> Exercise directions: Transcribe the data exactly, pictures excluded.

> Material provided:

════════

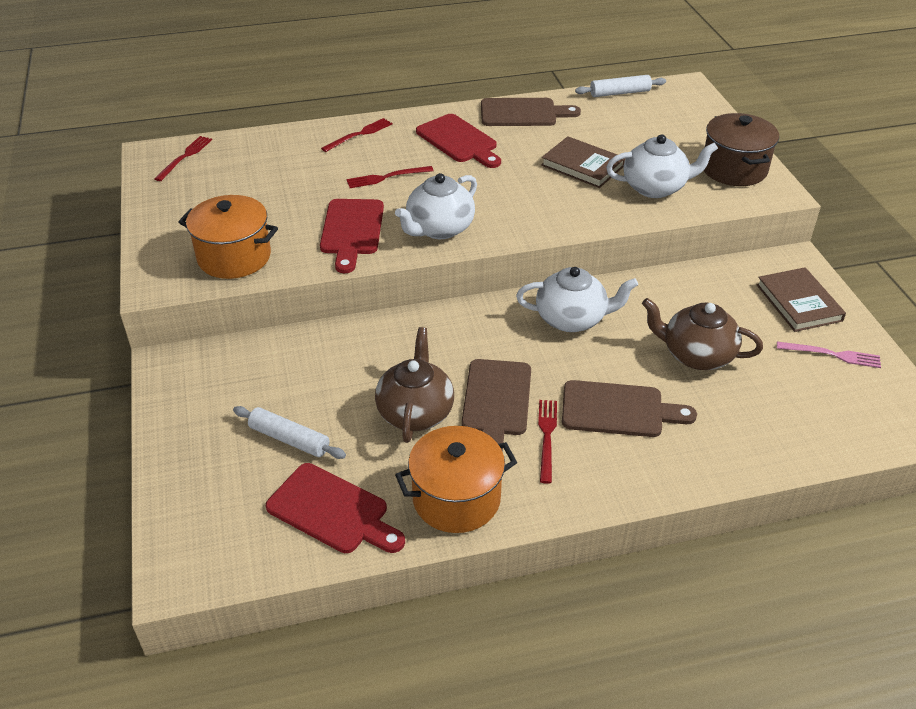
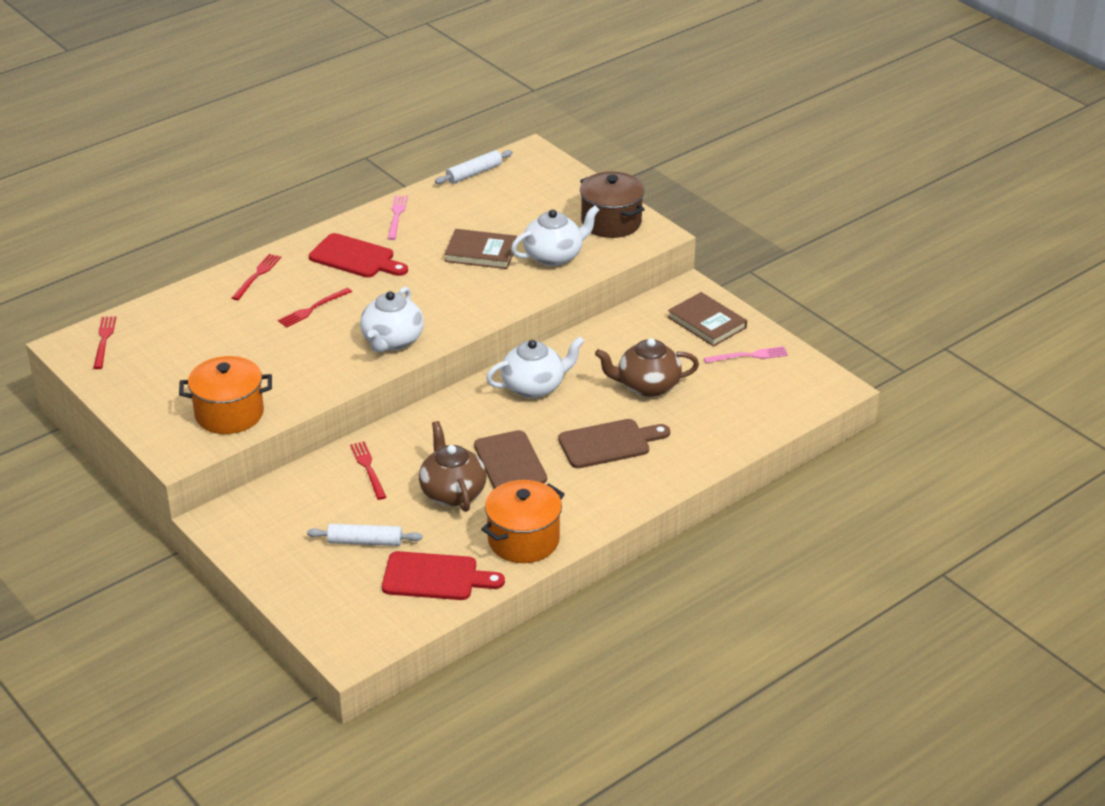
camera: 25 degrees left, 5 degrees down
(352, 231) = (316, 363): red cutting board -> none
(523, 113) = (397, 216): brown cutting board -> pink fork
(547, 437) = (565, 478): red fork -> red fork (368, 468)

════════

> Written answer:
camera: 25 degrees left, 5 degrees down
(352, 231) = (316, 363): red cutting board -> none
(523, 113) = (397, 216): brown cutting board -> pink fork
(547, 437) = (565, 478): red fork -> red fork (368, 468)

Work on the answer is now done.